Give back exactly the stretch of data below from the line holding "R214: 150 (VA, n12) -> 560 (VA, n12)" through the line holding "SW202: none -> switch (n13, n16)", both ends included, and leave the remaining lines out.

━━━━━ EXERCISE DATA

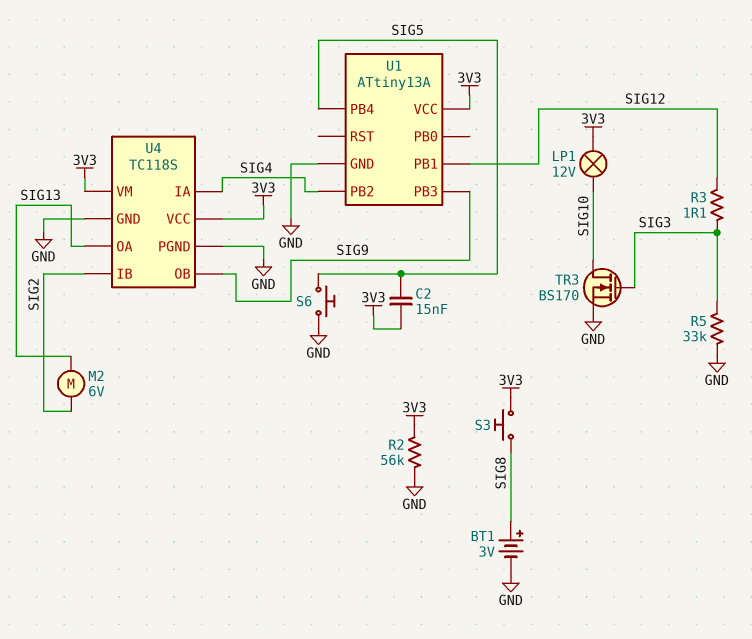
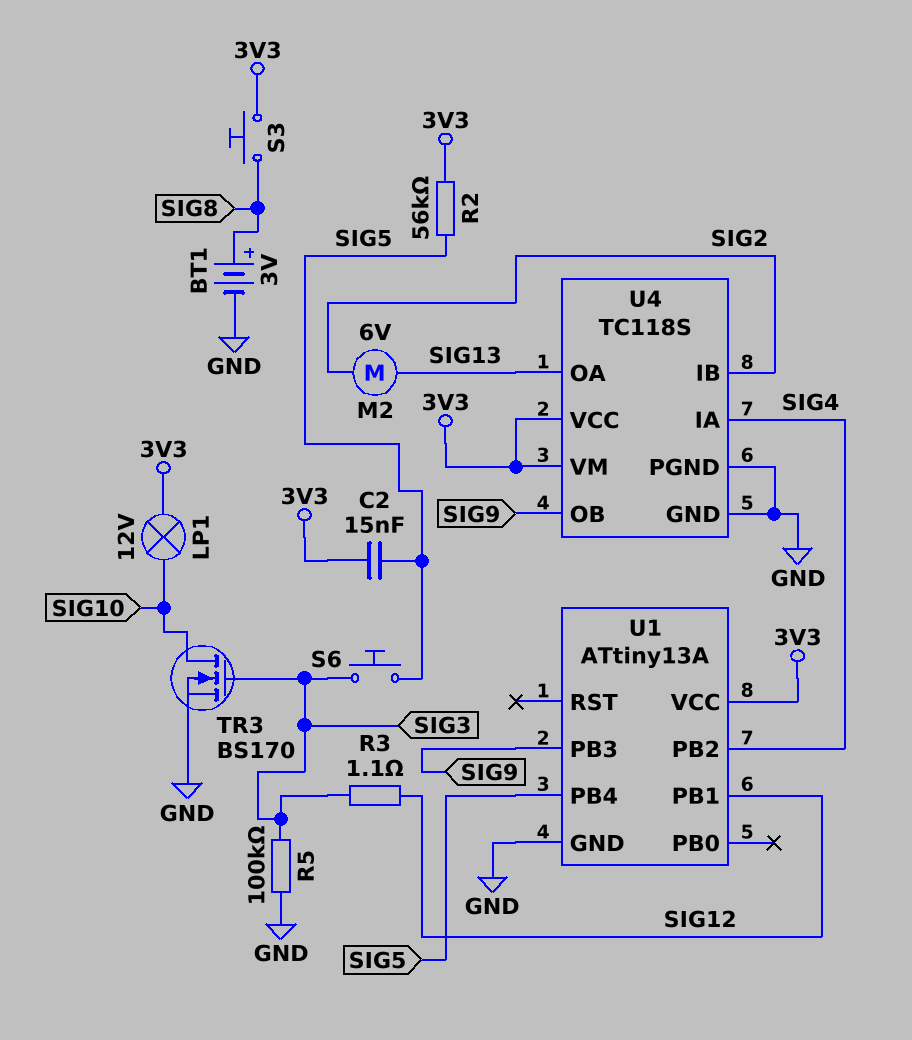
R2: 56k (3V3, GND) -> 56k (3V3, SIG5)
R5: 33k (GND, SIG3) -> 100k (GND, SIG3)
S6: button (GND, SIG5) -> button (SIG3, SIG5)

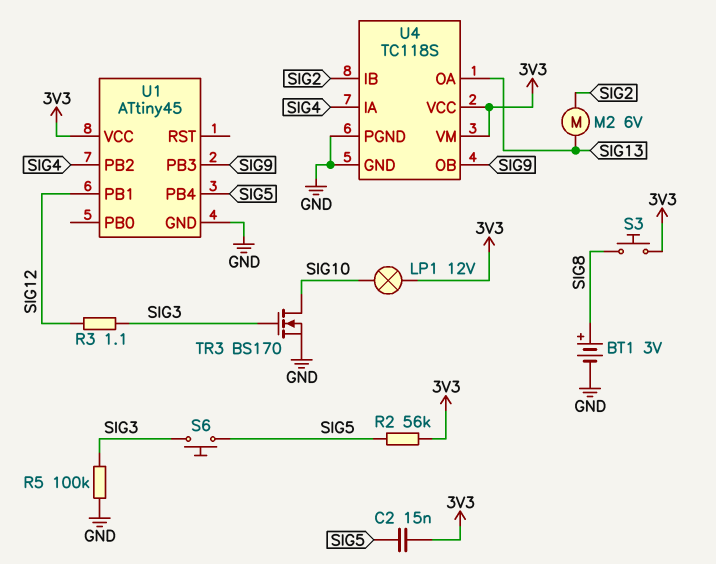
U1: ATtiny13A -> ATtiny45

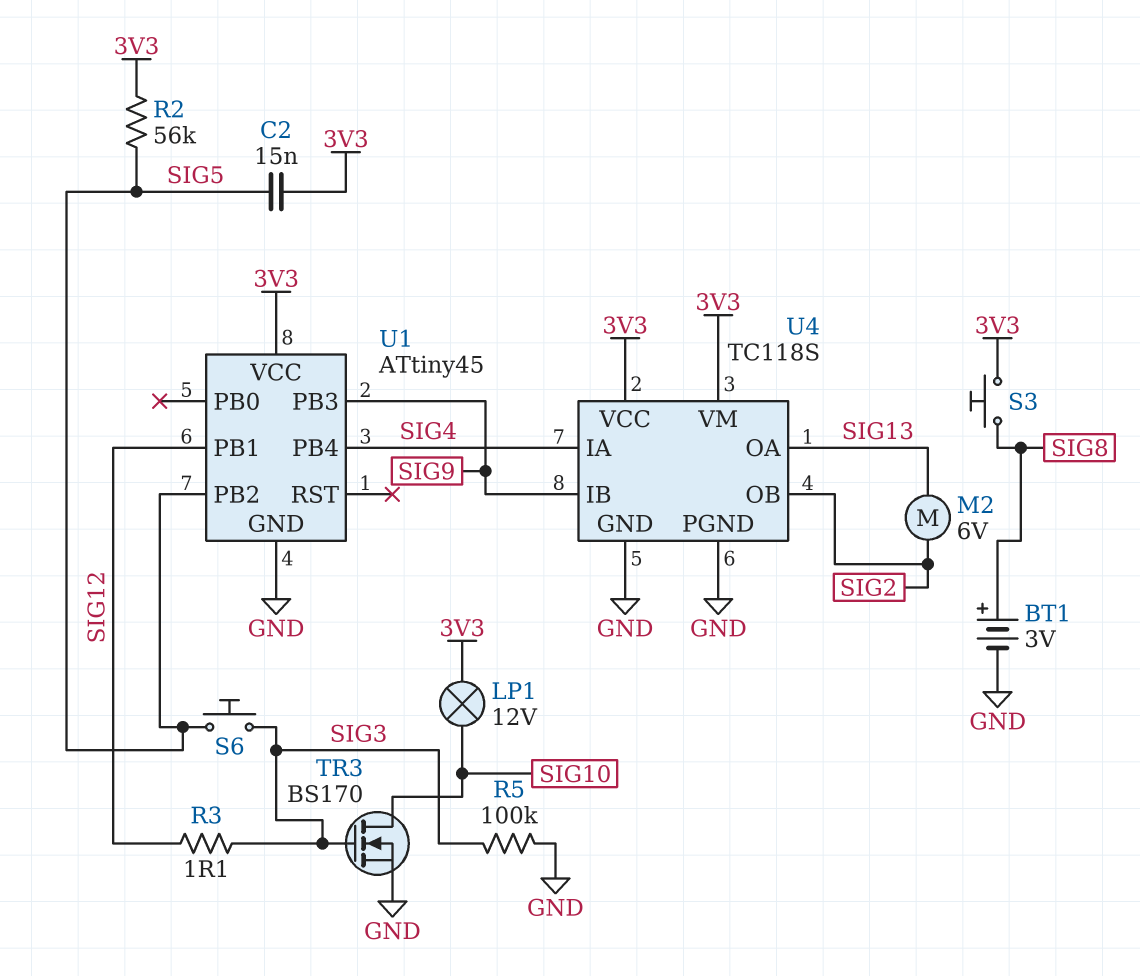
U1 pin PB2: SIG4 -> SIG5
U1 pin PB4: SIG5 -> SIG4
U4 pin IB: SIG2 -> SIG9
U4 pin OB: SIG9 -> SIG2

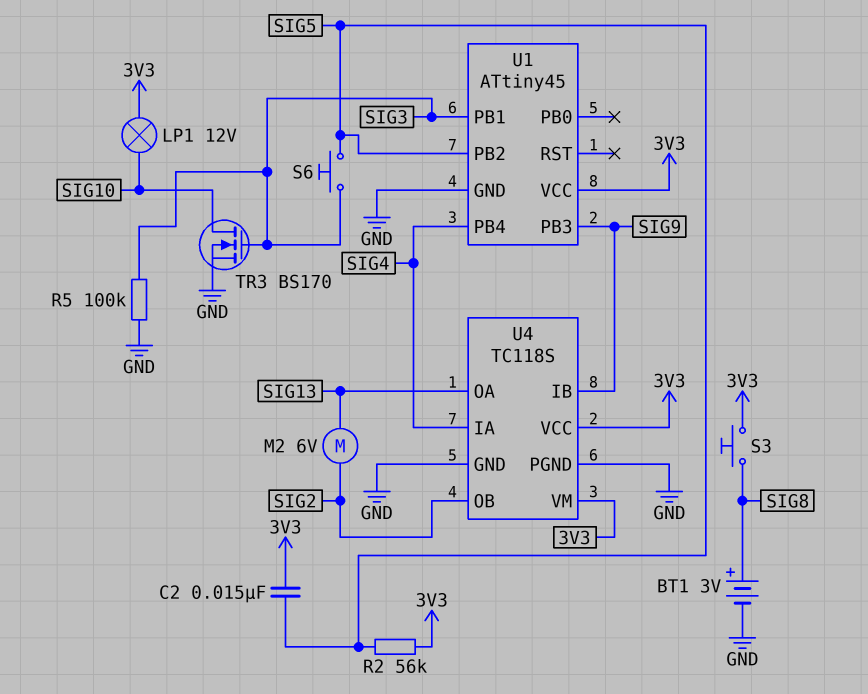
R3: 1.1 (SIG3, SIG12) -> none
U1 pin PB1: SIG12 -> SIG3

━━━━━━━━━━
━━━━━ EXERCISE DATA

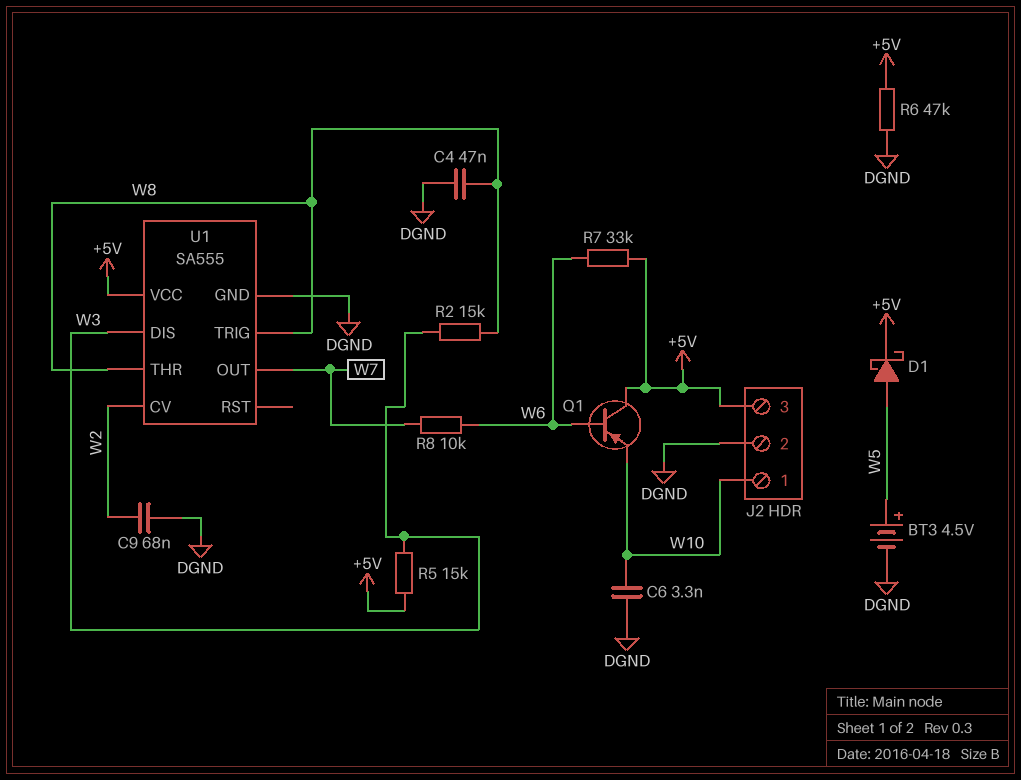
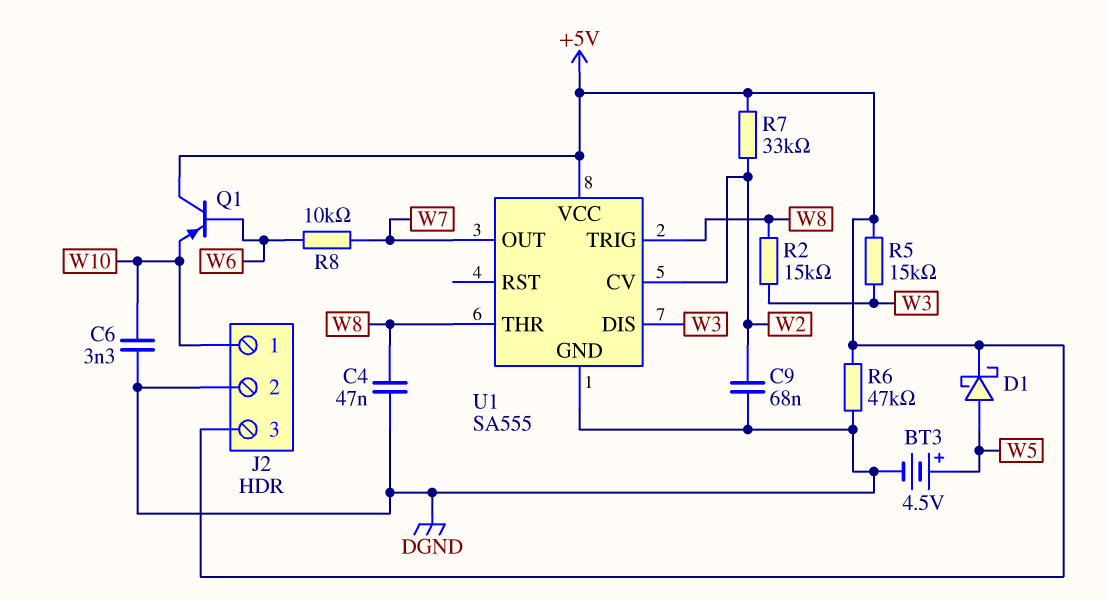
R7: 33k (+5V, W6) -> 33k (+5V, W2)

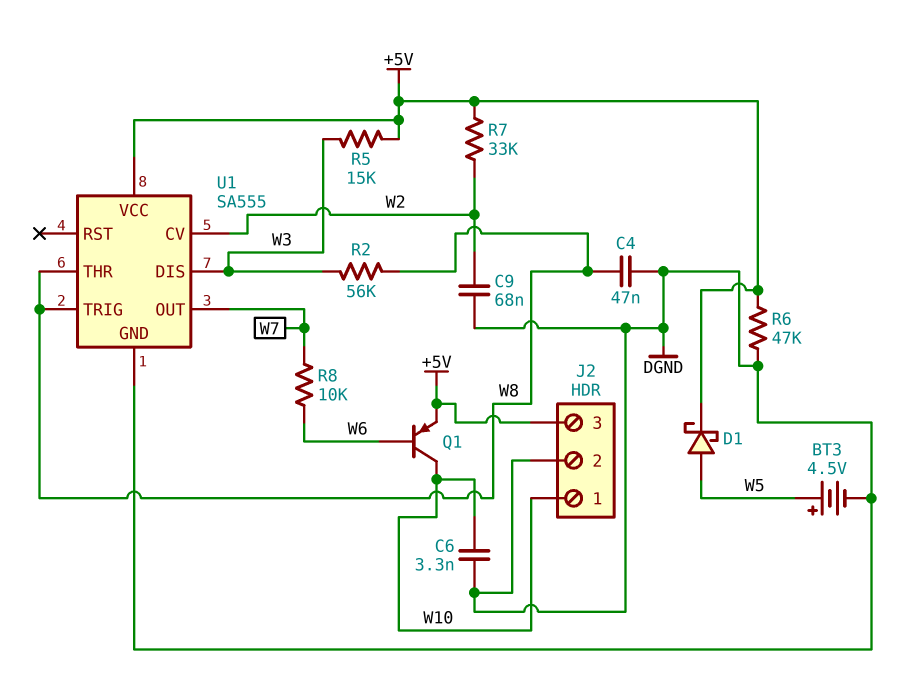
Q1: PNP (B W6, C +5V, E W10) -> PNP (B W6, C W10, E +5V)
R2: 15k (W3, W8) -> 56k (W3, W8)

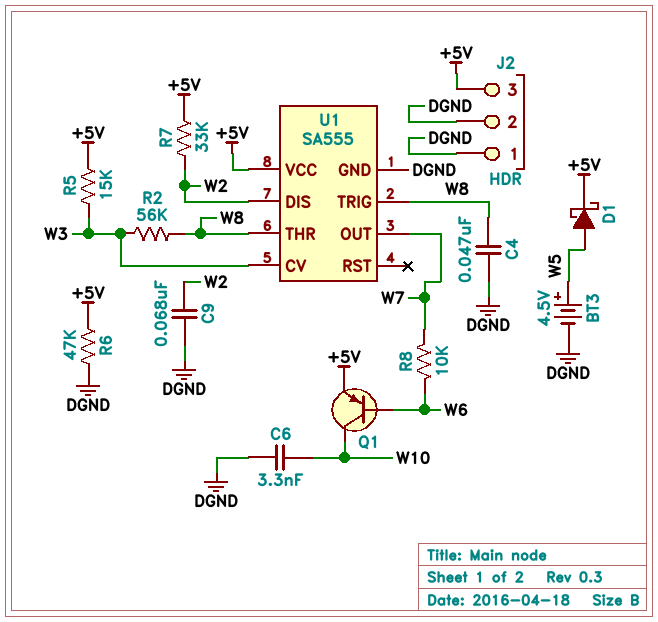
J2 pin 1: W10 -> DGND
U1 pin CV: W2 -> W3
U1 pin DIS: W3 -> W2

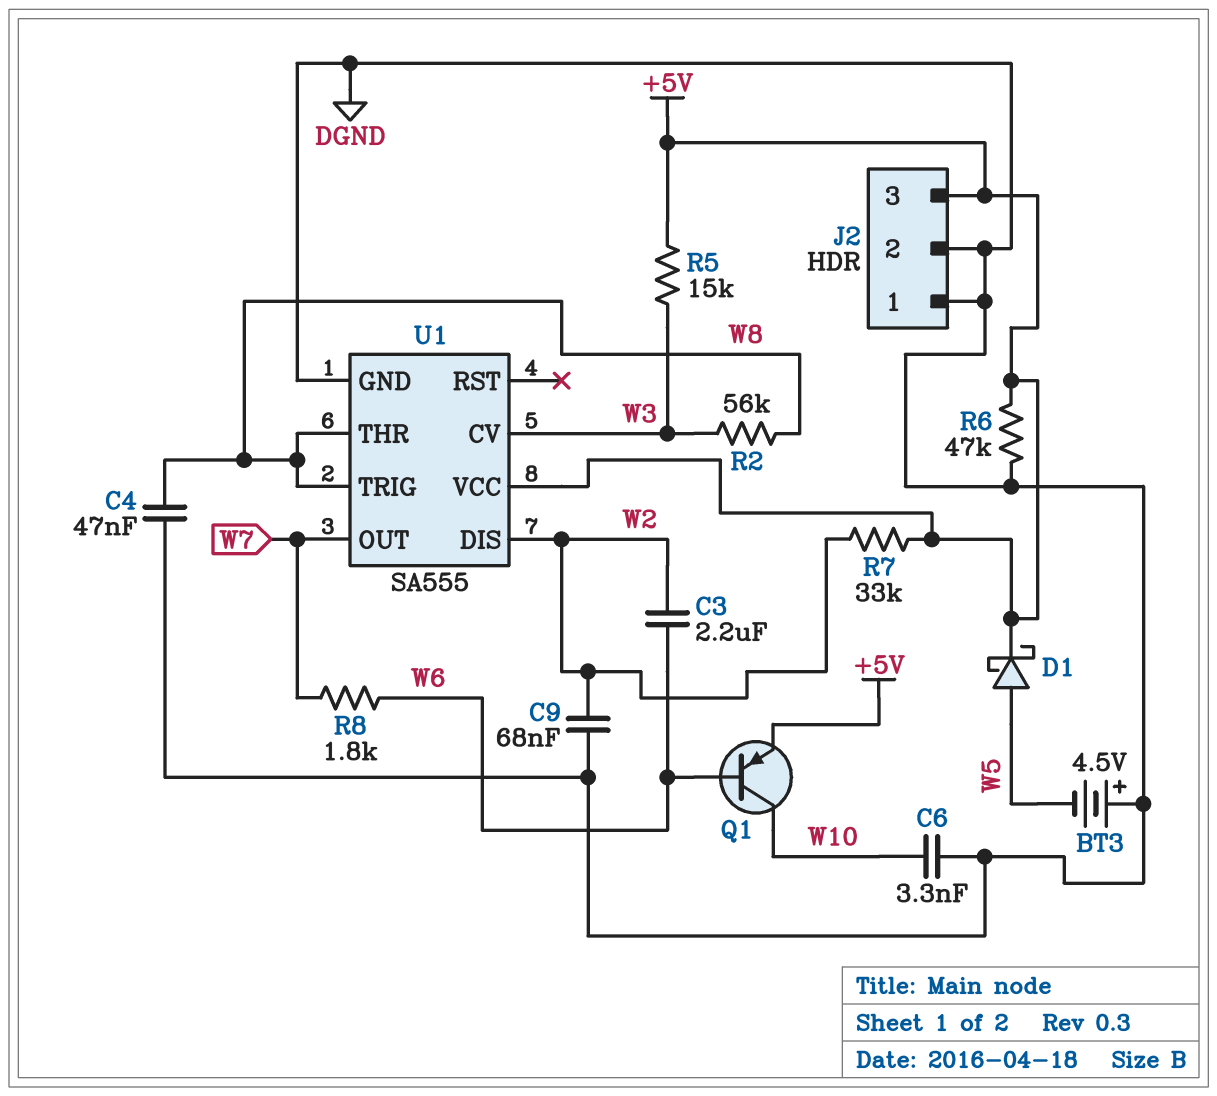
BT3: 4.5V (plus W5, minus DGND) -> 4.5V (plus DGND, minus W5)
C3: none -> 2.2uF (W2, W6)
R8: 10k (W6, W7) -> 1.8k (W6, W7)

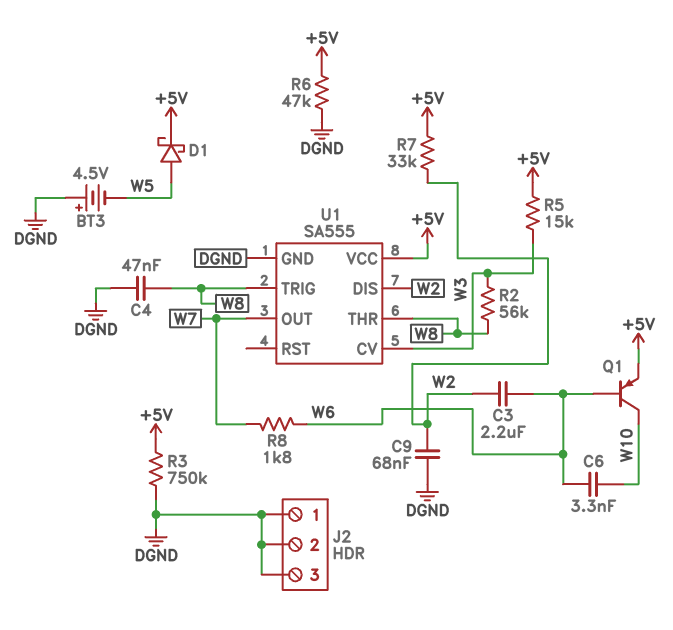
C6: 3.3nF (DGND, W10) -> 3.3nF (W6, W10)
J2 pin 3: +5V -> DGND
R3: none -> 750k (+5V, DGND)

━━━━━━━━━━
━━━━━ EXERCISE DATA

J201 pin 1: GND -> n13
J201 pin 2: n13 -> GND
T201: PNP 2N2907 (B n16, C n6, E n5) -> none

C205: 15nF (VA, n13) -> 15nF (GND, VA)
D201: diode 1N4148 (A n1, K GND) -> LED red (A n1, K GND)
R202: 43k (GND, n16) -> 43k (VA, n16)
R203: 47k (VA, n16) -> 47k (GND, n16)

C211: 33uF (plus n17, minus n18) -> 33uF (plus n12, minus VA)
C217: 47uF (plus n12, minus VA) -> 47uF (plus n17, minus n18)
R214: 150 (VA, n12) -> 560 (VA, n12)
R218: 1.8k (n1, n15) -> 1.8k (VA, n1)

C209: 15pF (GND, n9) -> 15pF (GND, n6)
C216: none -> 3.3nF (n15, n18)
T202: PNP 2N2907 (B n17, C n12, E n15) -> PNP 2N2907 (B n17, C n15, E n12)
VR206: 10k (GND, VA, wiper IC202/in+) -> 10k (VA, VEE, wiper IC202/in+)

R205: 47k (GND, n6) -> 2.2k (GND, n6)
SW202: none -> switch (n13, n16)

━━━━━━━━━━

• SOLUTION:
R214: 150 (VA, n12) -> 560 (VA, n12)
R218: 1.8k (n1, n15) -> 1.8k (VA, n1)

C209: 15pF (GND, n9) -> 15pF (GND, n6)
C216: none -> 3.3nF (n15, n18)
T202: PNP 2N2907 (B n17, C n12, E n15) -> PNP 2N2907 (B n17, C n15, E n12)
VR206: 10k (GND, VA, wiper IC202/in+) -> 10k (VA, VEE, wiper IC202/in+)

R205: 47k (GND, n6) -> 2.2k (GND, n6)
SW202: none -> switch (n13, n16)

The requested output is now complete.